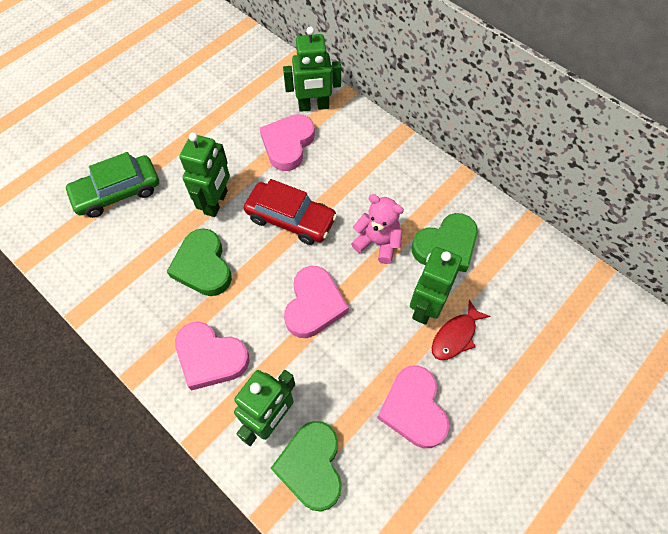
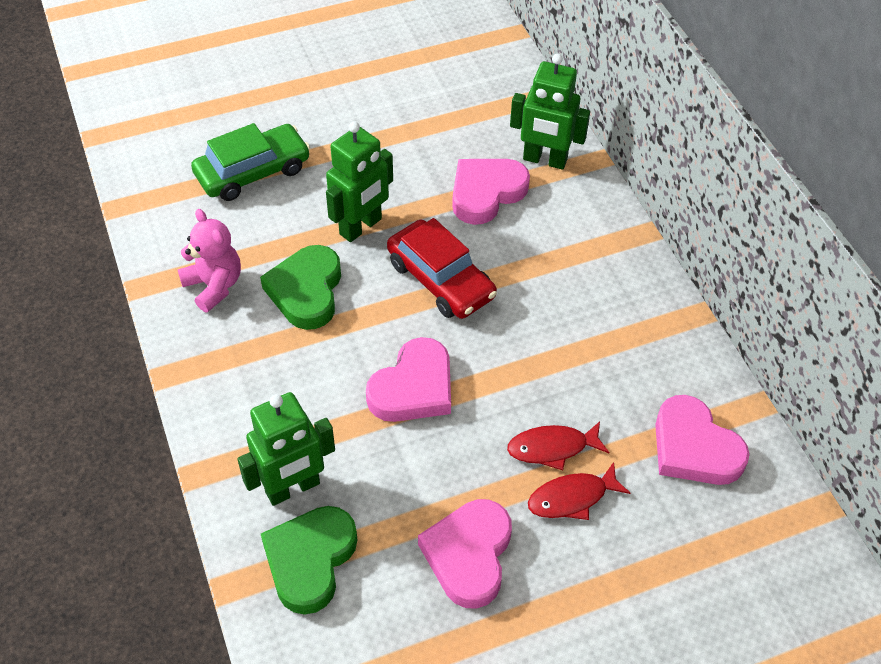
camera: 25 degrees right, 10 degrees down
(117, 192) = (253, 172): green car -> green car turned 150 degrees clockwise
(210, 357) = (260, 393): pink heart -> pink heart (694, 448)
(378, 242) = (535, 350): pink teddy bear -> pink teddy bear (214, 286)
(425, 306) = (552, 448): green robot -> red fish
(446, 246) = (622, 390): green heart -> none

== Task instructions ==
Set down every record word for word and leave out the pictures.

== Final answer ==
camera: 25 degrees right, 10 degrees down
(117, 192) = (253, 172): green car -> green car turned 150 degrees clockwise
(210, 357) = (260, 393): pink heart -> pink heart (694, 448)
(378, 242) = (535, 350): pink teddy bear -> pink teddy bear (214, 286)
(425, 306) = (552, 448): green robot -> red fish
(446, 246) = (622, 390): green heart -> none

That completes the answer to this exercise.